[[ GIVEN DATA open ]]
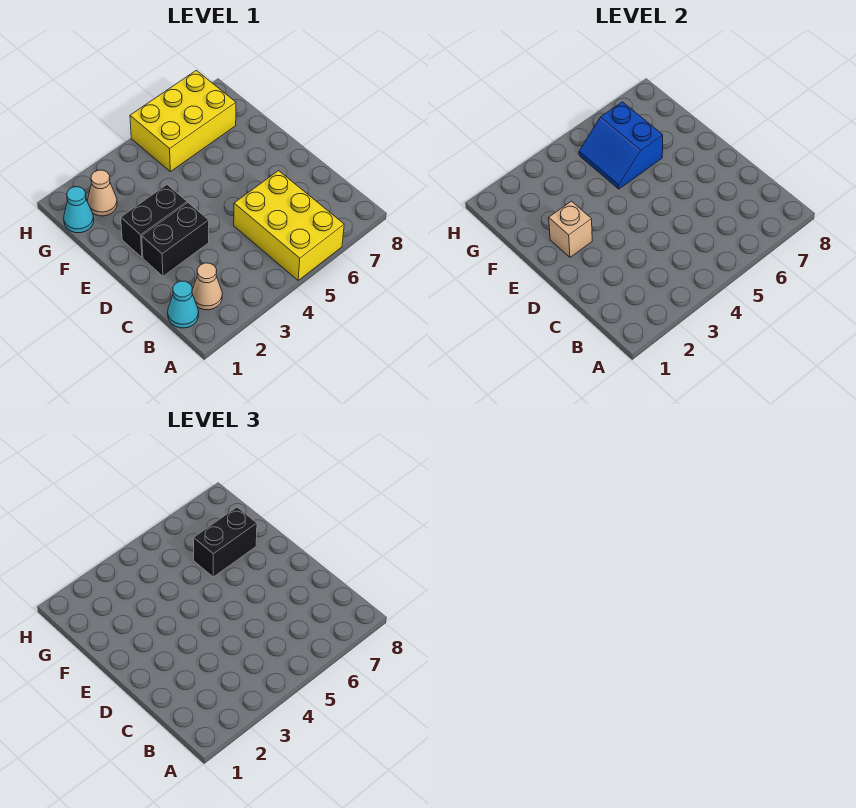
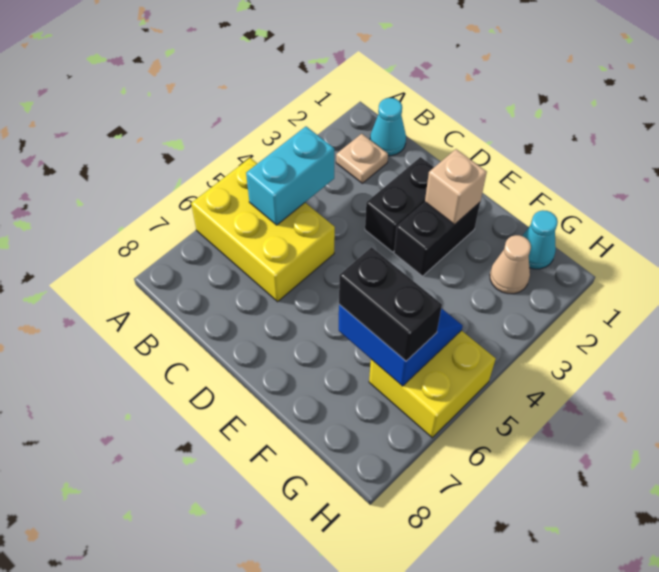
tan cone B2 level 1 -> tan plate B2 level 1
none -> cyan brick B4:B5 level 2
black brick F6:F7 level 3 -> black brick F6:G6 level 3
yellow brick G5:H7 level 1 -> yellow brick G5:H6 level 1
[[ GIVEN DATA closed ]]
- [WORK ORDER]: There is one span to return: the line holding "black brick F6:F7" and every line after it through the end of the listing above; please give it exactly and add nothing.

- [WORKED SOLUTION]:
black brick F6:F7 level 3 -> black brick F6:G6 level 3
yellow brick G5:H7 level 1 -> yellow brick G5:H6 level 1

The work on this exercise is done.